*Excerpted data*:
★ ★ ★
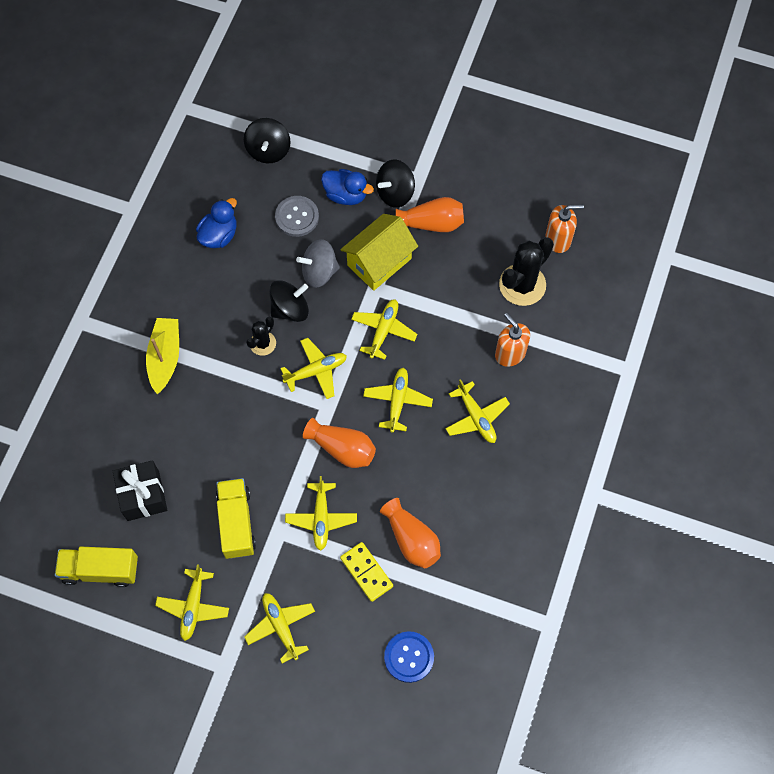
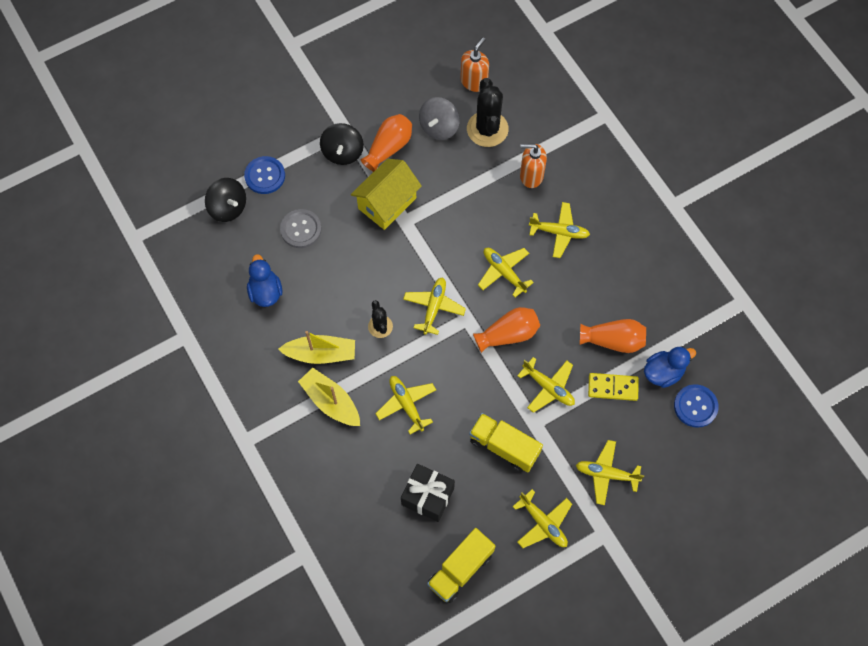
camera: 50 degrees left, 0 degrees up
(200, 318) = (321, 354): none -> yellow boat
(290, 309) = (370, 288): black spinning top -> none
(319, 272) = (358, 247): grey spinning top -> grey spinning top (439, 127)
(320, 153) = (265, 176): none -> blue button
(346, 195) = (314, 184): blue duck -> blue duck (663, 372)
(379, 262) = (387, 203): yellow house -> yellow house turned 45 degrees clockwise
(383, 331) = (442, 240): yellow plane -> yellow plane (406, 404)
★ ★ ★
*Request*: Every line that contains "blue" should be copied out of the data.

*Your response*:
(320, 153) = (265, 176): none -> blue button
(346, 195) = (314, 184): blue duck -> blue duck (663, 372)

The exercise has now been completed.